Task description: Say how many lines in this listing include the word "dumbbell", with no other words in the reply.
Source material START
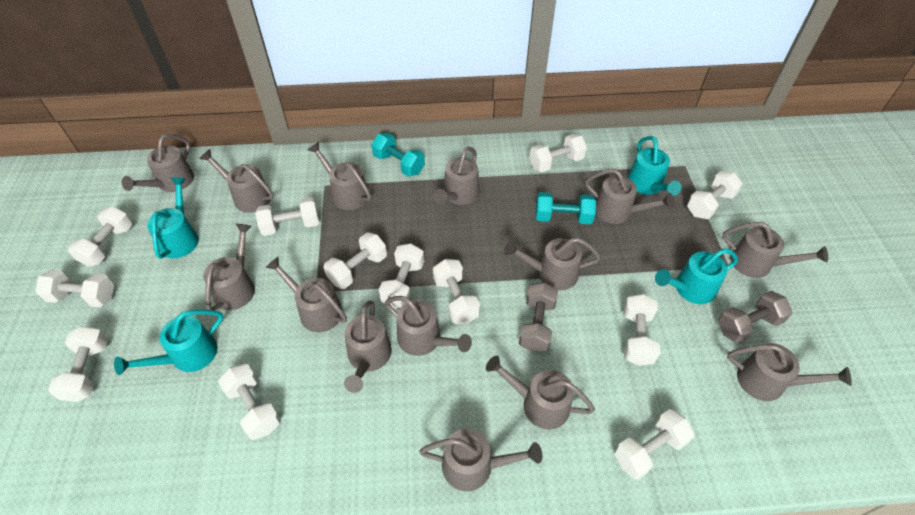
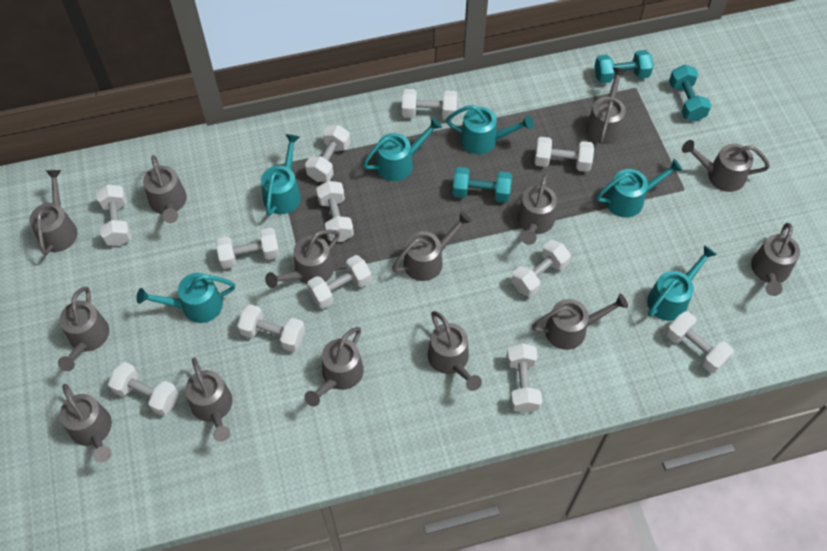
grey dumbbell: 2 -> 0
turquoise dumbbell: 2 -> 3
turquoise watering can: 4 -> 6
Source material END
Task solution: 2